The reply should hold only the lines below beginning at the one with "Q201: NMOS IRLZ44N" and ending at the one with "D1: diode 1N4004 (A AGND, K VA) -> none", copied exactly, with every picture left out.

Difference listings
* * *
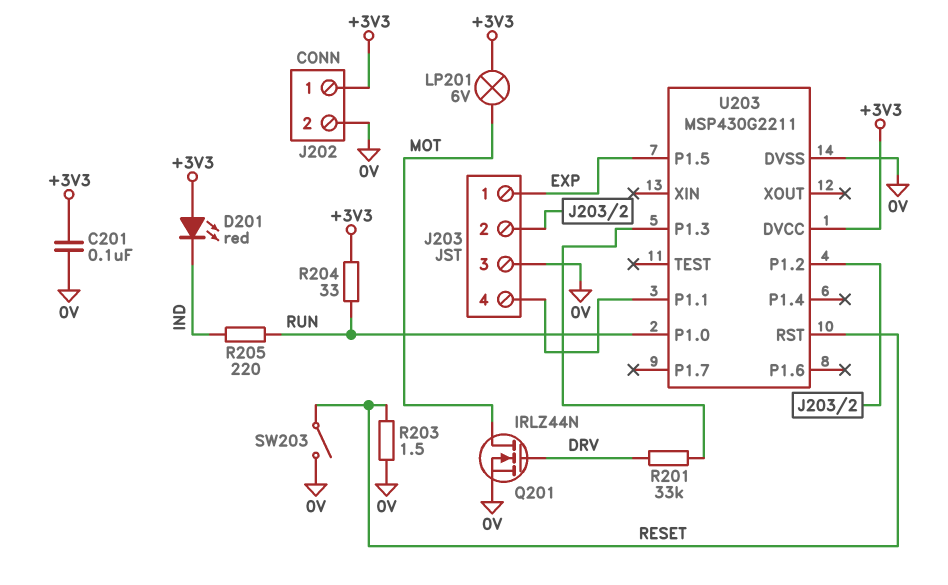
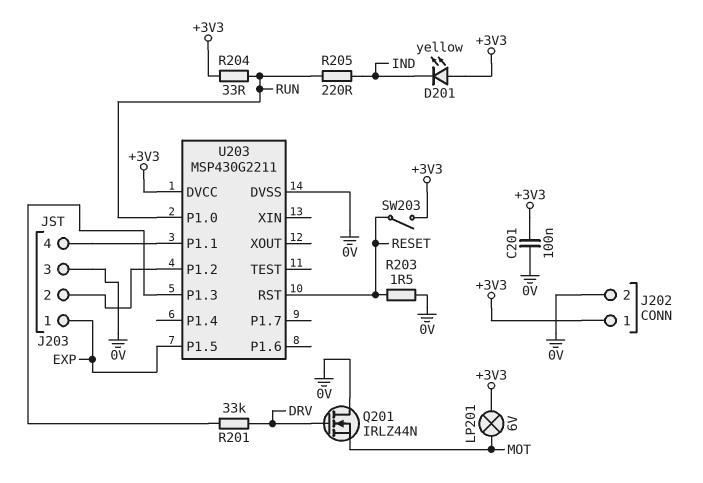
D201: LED red (A +3V3, K IND) -> LED yellow (A +3V3, K IND)
Q201: NMOS IRLZ44N (G DRV, D MOT, S 0V) -> NMOS IRLZ44N (G DRV, D 0V, S MOT)
SW203: switch (0V, RESET) -> switch (+3V3, RESET)

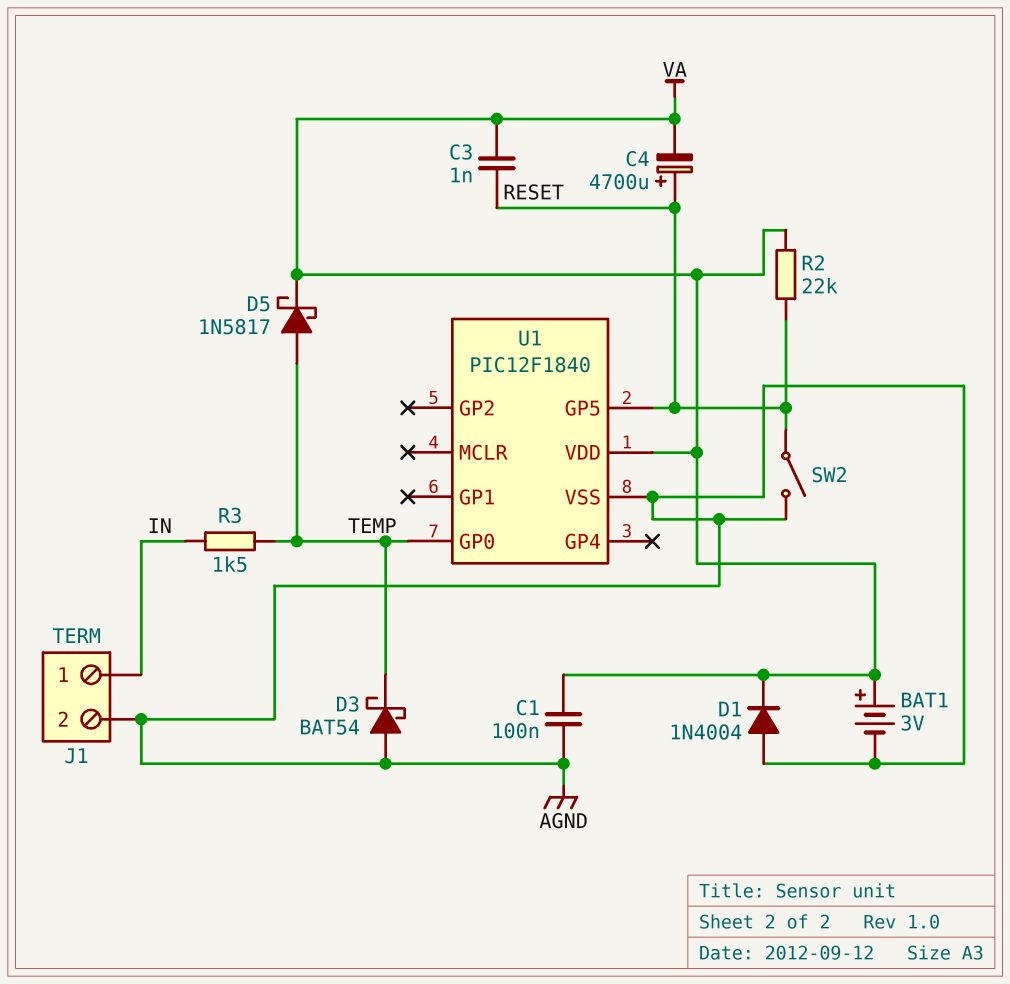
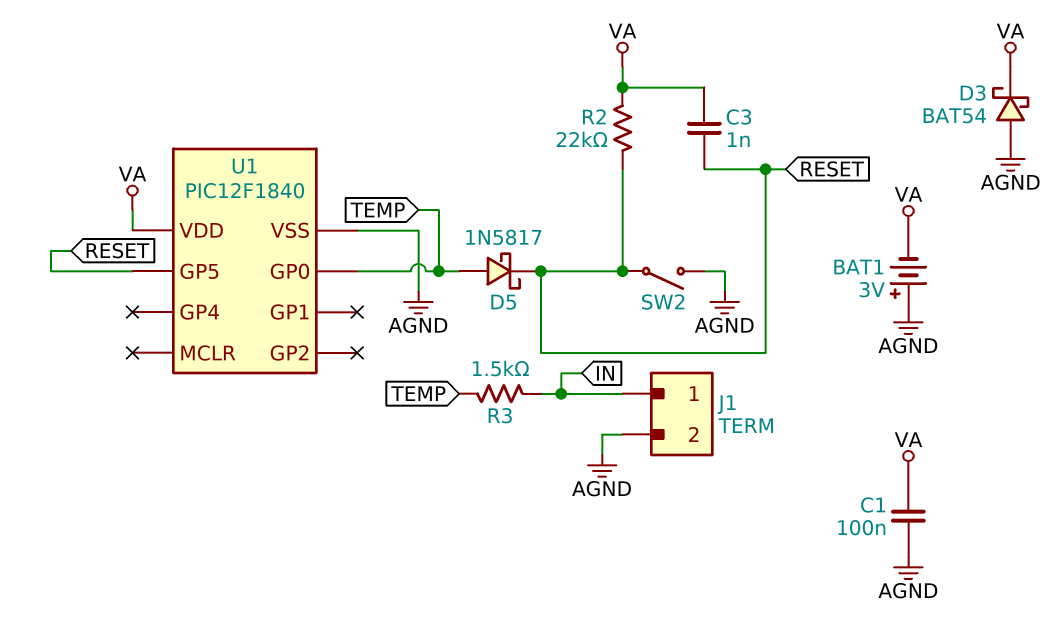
BAT1: 3V (plus VA, minus AGND) -> 3V (plus AGND, minus VA)
C4: 4700uF (plus RESET, minus VA) -> none
D1: diode 1N4004 (A AGND, K VA) -> none
D3: schottky BAT54 (A AGND, K TEMP) -> schottky BAT54 (A AGND, K VA)
D5: schottky 1N5817 (A TEMP, K VA) -> schottky 1N5817 (A TEMP, K RESET)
* * *
▶ TASK RESPONSE
Q201: NMOS IRLZ44N (G DRV, D MOT, S 0V) -> NMOS IRLZ44N (G DRV, D 0V, S MOT)
SW203: switch (0V, RESET) -> switch (+3V3, RESET)

BAT1: 3V (plus VA, minus AGND) -> 3V (plus AGND, minus VA)
C4: 4700uF (plus RESET, minus VA) -> none
D1: diode 1N4004 (A AGND, K VA) -> none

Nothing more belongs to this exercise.